▸ **WHAT TO PRODUCE**
Reproduce the listing in full, exactly as written, but without images.

------------------------------

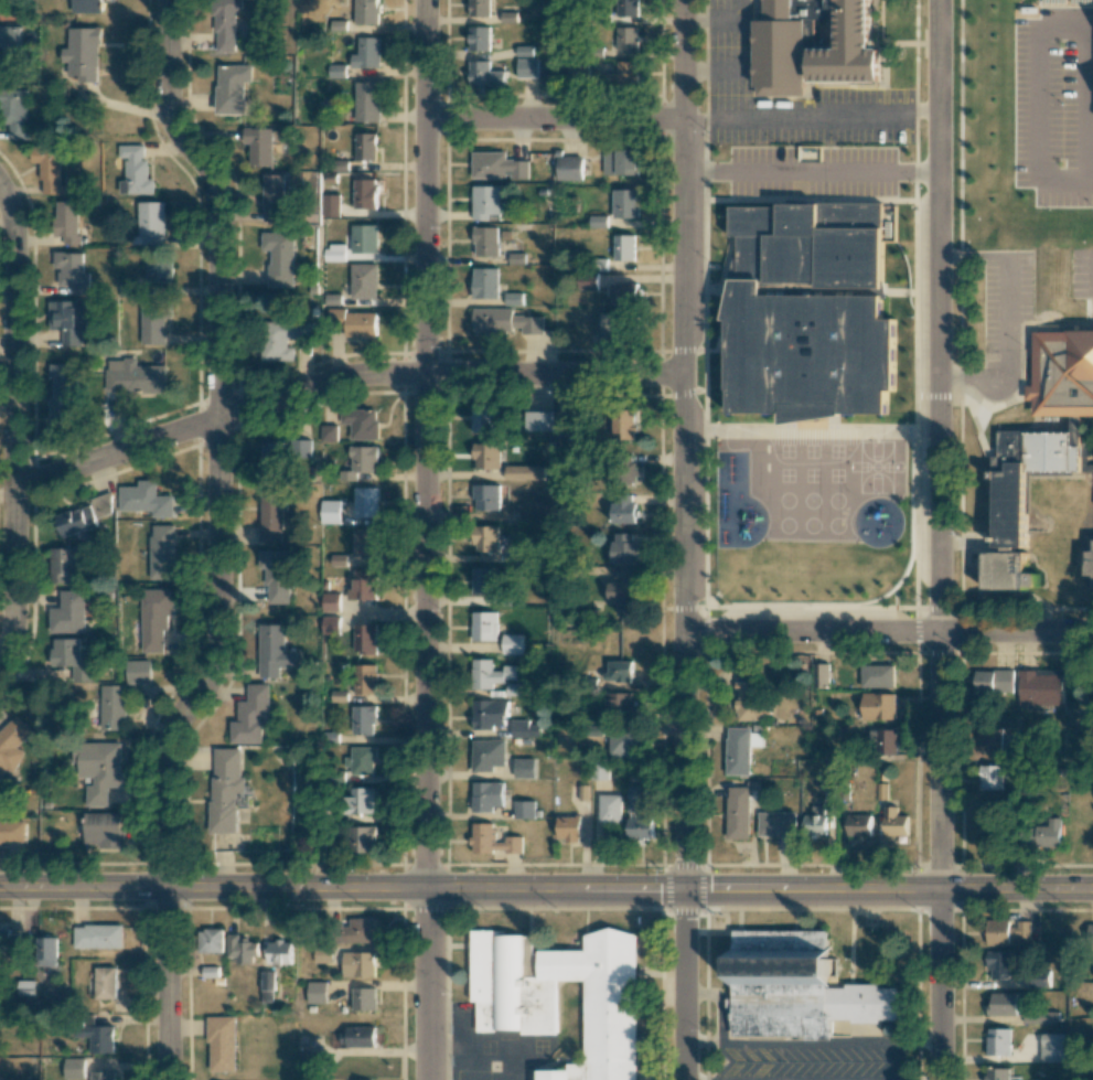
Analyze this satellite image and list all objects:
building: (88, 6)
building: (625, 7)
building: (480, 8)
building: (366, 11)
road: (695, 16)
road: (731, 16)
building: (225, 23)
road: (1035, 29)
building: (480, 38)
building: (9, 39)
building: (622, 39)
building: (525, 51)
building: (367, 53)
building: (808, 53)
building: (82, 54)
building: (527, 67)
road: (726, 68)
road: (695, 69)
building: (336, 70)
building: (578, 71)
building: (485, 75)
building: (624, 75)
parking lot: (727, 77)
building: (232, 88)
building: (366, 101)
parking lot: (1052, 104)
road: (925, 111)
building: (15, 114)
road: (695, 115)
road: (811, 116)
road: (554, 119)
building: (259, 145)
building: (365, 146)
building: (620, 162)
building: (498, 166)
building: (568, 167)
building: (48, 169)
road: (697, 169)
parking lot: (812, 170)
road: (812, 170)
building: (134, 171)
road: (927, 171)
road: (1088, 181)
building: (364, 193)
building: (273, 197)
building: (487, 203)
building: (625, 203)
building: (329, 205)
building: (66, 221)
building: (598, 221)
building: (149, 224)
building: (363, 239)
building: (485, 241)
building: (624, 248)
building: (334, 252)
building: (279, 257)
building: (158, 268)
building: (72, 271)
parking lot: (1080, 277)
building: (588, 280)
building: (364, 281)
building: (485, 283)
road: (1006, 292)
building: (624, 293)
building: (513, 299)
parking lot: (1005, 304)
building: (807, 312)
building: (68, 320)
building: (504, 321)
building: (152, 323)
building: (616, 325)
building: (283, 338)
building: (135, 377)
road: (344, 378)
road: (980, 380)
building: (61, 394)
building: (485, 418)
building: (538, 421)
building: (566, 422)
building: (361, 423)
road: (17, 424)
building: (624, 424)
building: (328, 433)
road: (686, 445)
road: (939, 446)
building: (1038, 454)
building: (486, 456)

------------------------------

▸ **PROBLEM SOLUTION**
Analyze this satellite image and list all objects:
building: (88, 6)
building: (625, 7)
building: (480, 8)
building: (366, 11)
road: (695, 16)
road: (731, 16)
building: (225, 23)
road: (1035, 29)
building: (480, 38)
building: (9, 39)
building: (622, 39)
building: (525, 51)
building: (367, 53)
building: (808, 53)
building: (82, 54)
building: (527, 67)
road: (726, 68)
road: (695, 69)
building: (336, 70)
building: (578, 71)
building: (485, 75)
building: (624, 75)
parking lot: (727, 77)
building: (232, 88)
building: (366, 101)
parking lot: (1052, 104)
road: (925, 111)
building: (15, 114)
road: (695, 115)
road: (811, 116)
road: (554, 119)
building: (259, 145)
building: (365, 146)
building: (620, 162)
building: (498, 166)
building: (568, 167)
building: (48, 169)
road: (697, 169)
parking lot: (812, 170)
road: (812, 170)
building: (134, 171)
road: (927, 171)
road: (1088, 181)
building: (364, 193)
building: (273, 197)
building: (487, 203)
building: (625, 203)
building: (329, 205)
building: (66, 221)
building: (598, 221)
building: (149, 224)
building: (363, 239)
building: (485, 241)
building: (624, 248)
building: (334, 252)
building: (279, 257)
building: (158, 268)
building: (72, 271)
parking lot: (1080, 277)
building: (588, 280)
building: (364, 281)
building: (485, 283)
road: (1006, 292)
building: (624, 293)
building: (513, 299)
parking lot: (1005, 304)
building: (807, 312)
building: (68, 320)
building: (504, 321)
building: (152, 323)
building: (616, 325)
building: (283, 338)
building: (135, 377)
road: (344, 378)
road: (980, 380)
building: (61, 394)
building: (485, 418)
building: (538, 421)
building: (566, 422)
building: (361, 423)
road: (17, 424)
building: (624, 424)
building: (328, 433)
road: (686, 445)
road: (939, 446)
building: (1038, 454)
building: (486, 456)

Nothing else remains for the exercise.